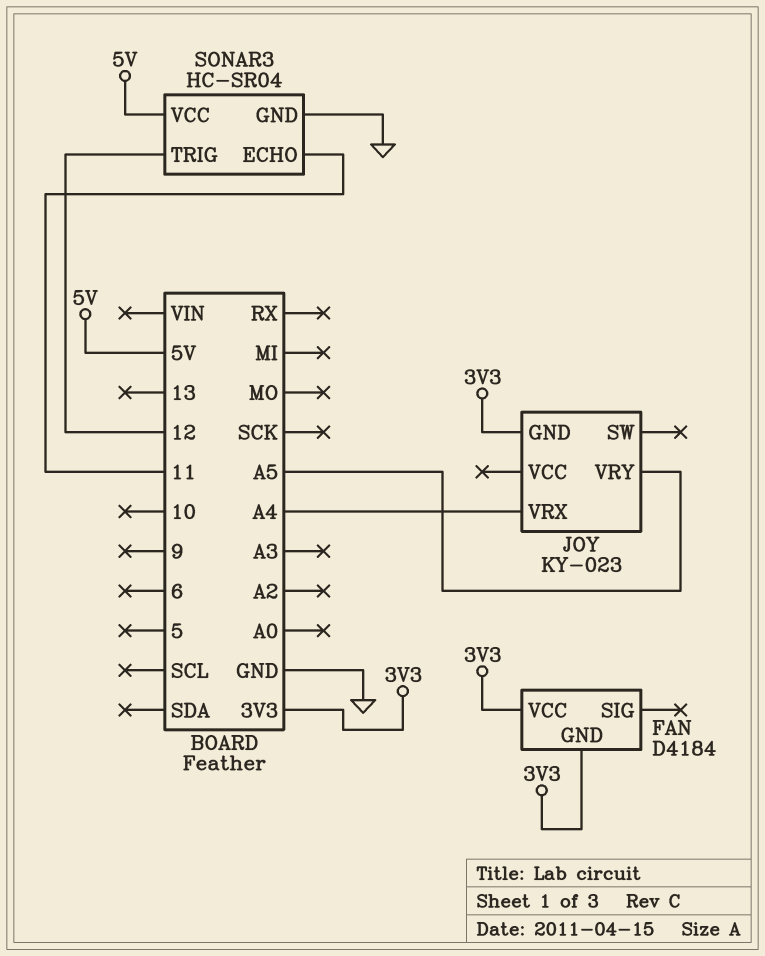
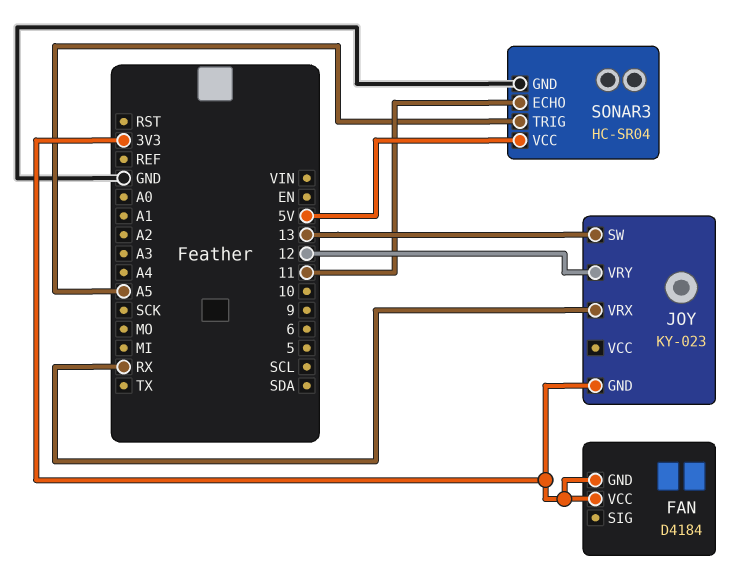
JOY pin SW: none -> 13
JOY pin VRX: A4 -> RX
JOY pin VRY: A5 -> 12
SONAR3 pin TRIG: 12 -> A5

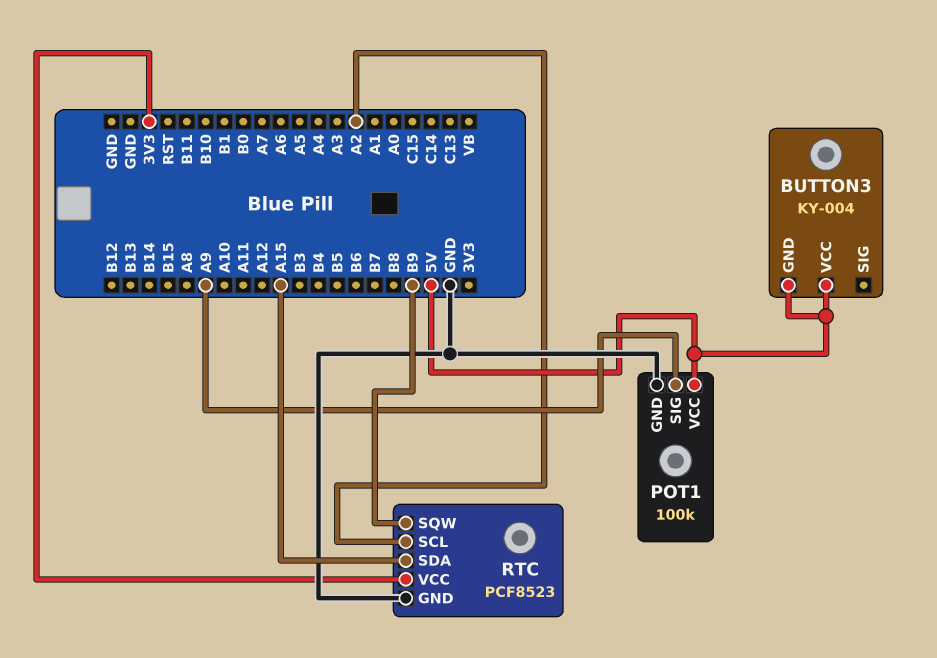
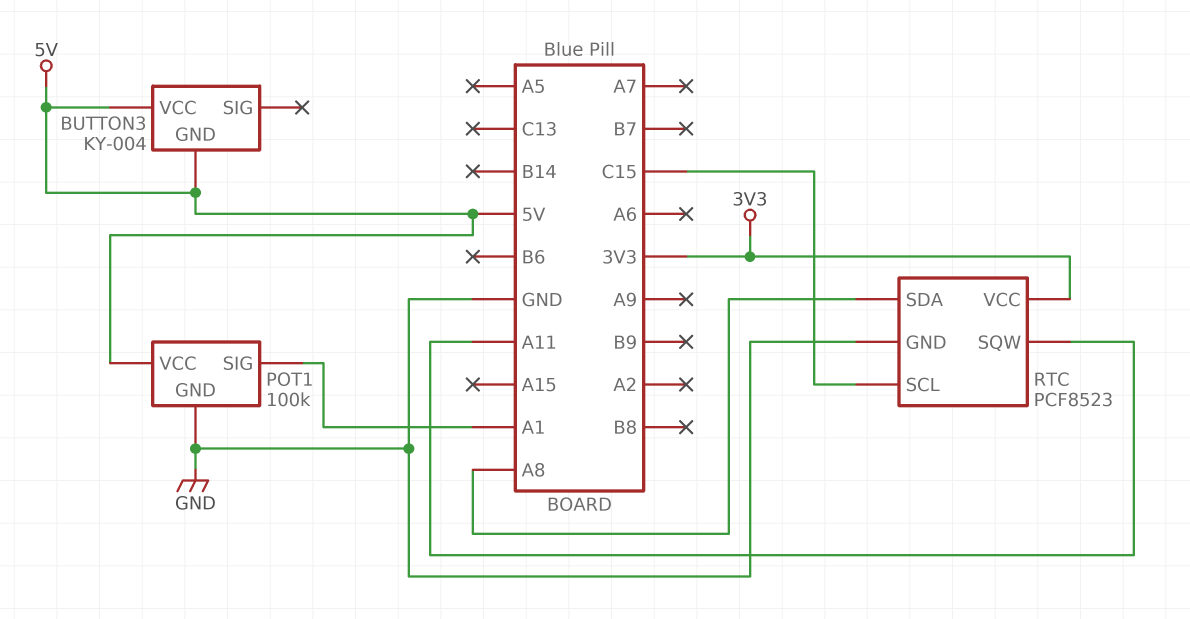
POT1 pin SIG: A9 -> A1
RTC pin SCL: A2 -> C15
RTC pin SDA: A15 -> A8
RTC pin SQW: B9 -> A11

— ACTION ITEM —
Output all the data, exactly, without images.

— TASK OUTPUT —
JOY pin SW: none -> 13
JOY pin VRX: A4 -> RX
JOY pin VRY: A5 -> 12
SONAR3 pin TRIG: 12 -> A5

POT1 pin SIG: A9 -> A1
RTC pin SCL: A2 -> C15
RTC pin SDA: A15 -> A8
RTC pin SQW: B9 -> A11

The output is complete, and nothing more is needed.